▸ Colored object listings:
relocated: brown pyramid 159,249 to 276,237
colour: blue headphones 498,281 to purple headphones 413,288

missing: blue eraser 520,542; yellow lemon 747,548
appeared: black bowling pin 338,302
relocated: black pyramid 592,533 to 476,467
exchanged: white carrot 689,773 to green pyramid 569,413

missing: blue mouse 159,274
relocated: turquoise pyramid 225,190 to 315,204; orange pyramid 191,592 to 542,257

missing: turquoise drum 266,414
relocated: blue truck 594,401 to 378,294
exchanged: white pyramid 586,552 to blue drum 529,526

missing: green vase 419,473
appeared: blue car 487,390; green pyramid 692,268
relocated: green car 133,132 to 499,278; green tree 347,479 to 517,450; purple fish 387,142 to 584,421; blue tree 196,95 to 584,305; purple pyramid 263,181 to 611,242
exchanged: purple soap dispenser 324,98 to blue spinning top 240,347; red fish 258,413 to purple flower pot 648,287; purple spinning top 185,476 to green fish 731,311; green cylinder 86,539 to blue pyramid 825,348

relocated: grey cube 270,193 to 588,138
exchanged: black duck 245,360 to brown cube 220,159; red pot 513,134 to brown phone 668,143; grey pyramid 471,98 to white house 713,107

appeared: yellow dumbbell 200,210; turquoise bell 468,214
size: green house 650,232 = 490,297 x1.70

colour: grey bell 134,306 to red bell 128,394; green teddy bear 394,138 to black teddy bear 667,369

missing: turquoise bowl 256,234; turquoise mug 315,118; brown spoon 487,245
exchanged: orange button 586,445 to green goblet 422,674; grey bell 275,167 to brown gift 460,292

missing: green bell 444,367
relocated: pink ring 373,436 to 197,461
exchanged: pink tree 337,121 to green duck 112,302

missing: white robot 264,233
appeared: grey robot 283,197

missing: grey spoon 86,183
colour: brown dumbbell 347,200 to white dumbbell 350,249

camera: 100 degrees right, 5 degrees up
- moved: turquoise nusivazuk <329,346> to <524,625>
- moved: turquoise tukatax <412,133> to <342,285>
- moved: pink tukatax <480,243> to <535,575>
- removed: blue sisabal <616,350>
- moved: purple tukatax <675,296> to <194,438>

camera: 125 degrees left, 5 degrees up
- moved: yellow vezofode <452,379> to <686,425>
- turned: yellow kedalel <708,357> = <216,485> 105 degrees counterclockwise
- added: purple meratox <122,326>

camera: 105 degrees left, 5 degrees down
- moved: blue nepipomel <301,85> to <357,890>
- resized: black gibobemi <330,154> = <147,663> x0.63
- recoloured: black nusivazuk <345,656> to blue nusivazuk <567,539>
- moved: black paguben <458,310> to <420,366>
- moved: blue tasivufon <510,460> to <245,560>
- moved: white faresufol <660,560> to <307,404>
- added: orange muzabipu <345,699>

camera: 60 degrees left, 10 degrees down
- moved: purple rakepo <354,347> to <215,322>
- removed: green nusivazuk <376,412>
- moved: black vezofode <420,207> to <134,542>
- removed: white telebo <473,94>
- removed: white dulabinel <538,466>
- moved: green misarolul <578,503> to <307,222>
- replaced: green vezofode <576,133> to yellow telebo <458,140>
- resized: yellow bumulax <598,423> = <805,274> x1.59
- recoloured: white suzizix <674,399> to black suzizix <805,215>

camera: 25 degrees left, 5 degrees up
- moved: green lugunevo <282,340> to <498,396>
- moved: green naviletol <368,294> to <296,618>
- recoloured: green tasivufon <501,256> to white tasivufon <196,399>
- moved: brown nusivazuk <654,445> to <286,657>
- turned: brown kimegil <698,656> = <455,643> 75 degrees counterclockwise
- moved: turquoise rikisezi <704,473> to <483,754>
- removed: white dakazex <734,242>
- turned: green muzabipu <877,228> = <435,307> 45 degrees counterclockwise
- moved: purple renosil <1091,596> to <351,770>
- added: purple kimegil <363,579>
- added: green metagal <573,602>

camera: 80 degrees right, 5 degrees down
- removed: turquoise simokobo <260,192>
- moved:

▸ REQUIREMENT:
Copy out each record exactly as given, omitting none.

▸ WRITTEN REPLY:
relocated: brown pyramid 159,249 to 276,237
colour: blue headphones 498,281 to purple headphones 413,288

missing: blue eraser 520,542; yellow lemon 747,548
appeared: black bowling pin 338,302
relocated: black pyramid 592,533 to 476,467
exchanged: white carrot 689,773 to green pyramid 569,413

missing: blue mouse 159,274
relocated: turquoise pyramid 225,190 to 315,204; orange pyramid 191,592 to 542,257

missing: turquoise drum 266,414
relocated: blue truck 594,401 to 378,294
exchanged: white pyramid 586,552 to blue drum 529,526

missing: green vase 419,473
appeared: blue car 487,390; green pyramid 692,268
relocated: green car 133,132 to 499,278; green tree 347,479 to 517,450; purple fish 387,142 to 584,421; blue tree 196,95 to 584,305; purple pyramid 263,181 to 611,242
exchanged: purple soap dispenser 324,98 to blue spinning top 240,347; red fish 258,413 to purple flower pot 648,287; purple spinning top 185,476 to green fish 731,311; green cylinder 86,539 to blue pyramid 825,348

relocated: grey cube 270,193 to 588,138
exchanged: black duck 245,360 to brown cube 220,159; red pot 513,134 to brown phone 668,143; grey pyramid 471,98 to white house 713,107

appeared: yellow dumbbell 200,210; turquoise bell 468,214
size: green house 650,232 = 490,297 x1.70

colour: grey bell 134,306 to red bell 128,394; green teddy bear 394,138 to black teddy bear 667,369

missing: turquoise bowl 256,234; turquoise mug 315,118; brown spoon 487,245
exchanged: orange button 586,445 to green goblet 422,674; grey bell 275,167 to brown gift 460,292

missing: green bell 444,367
relocated: pink ring 373,436 to 197,461
exchanged: pink tree 337,121 to green duck 112,302

missing: white robot 264,233
appeared: grey robot 283,197

missing: grey spoon 86,183
colour: brown dumbbell 347,200 to white dumbbell 350,249

camera: 100 degrees right, 5 degrees up
- moved: turquoise nusivazuk <329,346> to <524,625>
- moved: turquoise tukatax <412,133> to <342,285>
- moved: pink tukatax <480,243> to <535,575>
- removed: blue sisabal <616,350>
- moved: purple tukatax <675,296> to <194,438>

camera: 125 degrees left, 5 degrees up
- moved: yellow vezofode <452,379> to <686,425>
- turned: yellow kedalel <708,357> = <216,485> 105 degrees counterclockwise
- added: purple meratox <122,326>

camera: 105 degrees left, 5 degrees down
- moved: blue nepipomel <301,85> to <357,890>
- resized: black gibobemi <330,154> = <147,663> x0.63
- recoloured: black nusivazuk <345,656> to blue nusivazuk <567,539>
- moved: black paguben <458,310> to <420,366>
- moved: blue tasivufon <510,460> to <245,560>
- moved: white faresufol <660,560> to <307,404>
- added: orange muzabipu <345,699>

camera: 60 degrees left, 10 degrees down
- moved: purple rakepo <354,347> to <215,322>
- removed: green nusivazuk <376,412>
- moved: black vezofode <420,207> to <134,542>
- removed: white telebo <473,94>
- removed: white dulabinel <538,466>
- moved: green misarolul <578,503> to <307,222>
- replaced: green vezofode <576,133> to yellow telebo <458,140>
- resized: yellow bumulax <598,423> = <805,274> x1.59
- recoloured: white suzizix <674,399> to black suzizix <805,215>

camera: 25 degrees left, 5 degrees up
- moved: green lugunevo <282,340> to <498,396>
- moved: green naviletol <368,294> to <296,618>
- recoloured: green tasivufon <501,256> to white tasivufon <196,399>
- moved: brown nusivazuk <654,445> to <286,657>
- turned: brown kimegil <698,656> = <455,643> 75 degrees counterclockwise
- moved: turquoise rikisezi <704,473> to <483,754>
- removed: white dakazex <734,242>
- turned: green muzabipu <877,228> = <435,307> 45 degrees counterclockwise
- moved: purple renosil <1091,596> to <351,770>
- added: purple kimegil <363,579>
- added: green metagal <573,602>

camera: 80 degrees right, 5 degrees down
- removed: turquoise simokobo <260,192>
- moved:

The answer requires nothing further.